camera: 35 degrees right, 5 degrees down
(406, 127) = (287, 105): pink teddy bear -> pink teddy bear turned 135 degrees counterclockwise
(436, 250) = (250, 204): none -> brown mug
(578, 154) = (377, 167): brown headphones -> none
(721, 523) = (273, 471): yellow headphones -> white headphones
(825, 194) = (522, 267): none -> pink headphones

━━━━━━━━

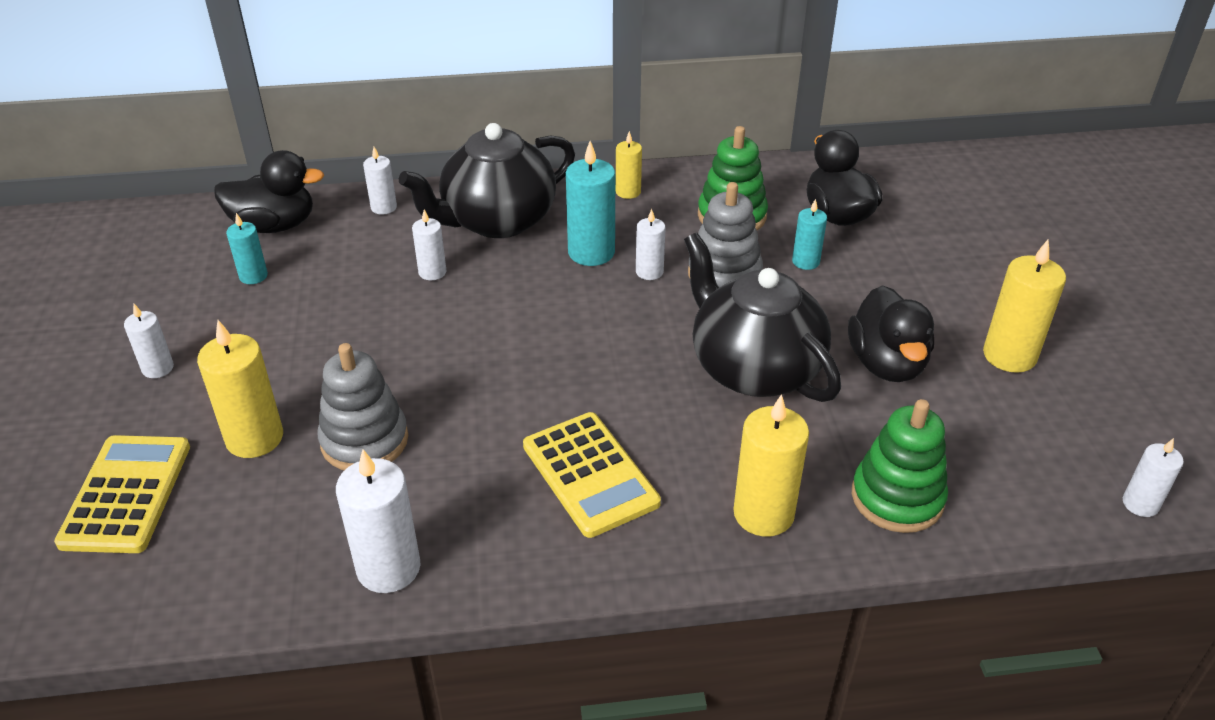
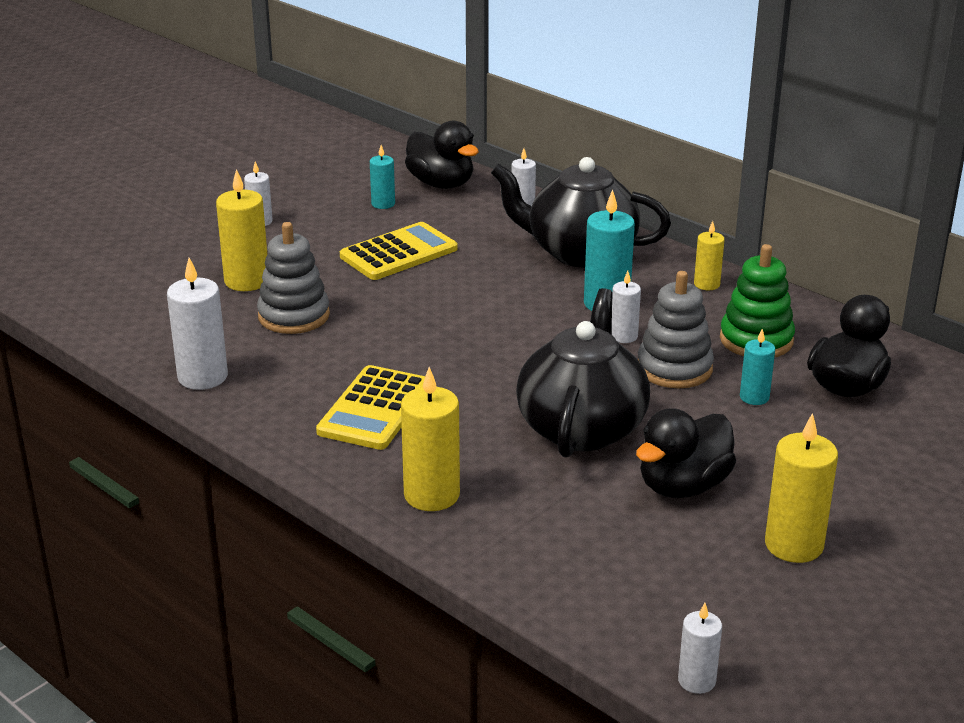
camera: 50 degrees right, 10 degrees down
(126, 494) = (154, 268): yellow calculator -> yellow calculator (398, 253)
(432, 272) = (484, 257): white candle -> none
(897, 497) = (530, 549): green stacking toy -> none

━━━━━━━━

*JOB*.
Using the records above, set down exactly the lines from the one with "camera: 50 degrees right, 10 degrees down" through the one with "(897, 497) = (530, 549): green", inclusive, and nothing more.

*RESULT BELOW*.
camera: 50 degrees right, 10 degrees down
(126, 494) = (154, 268): yellow calculator -> yellow calculator (398, 253)
(432, 272) = (484, 257): white candle -> none
(897, 497) = (530, 549): green stacking toy -> none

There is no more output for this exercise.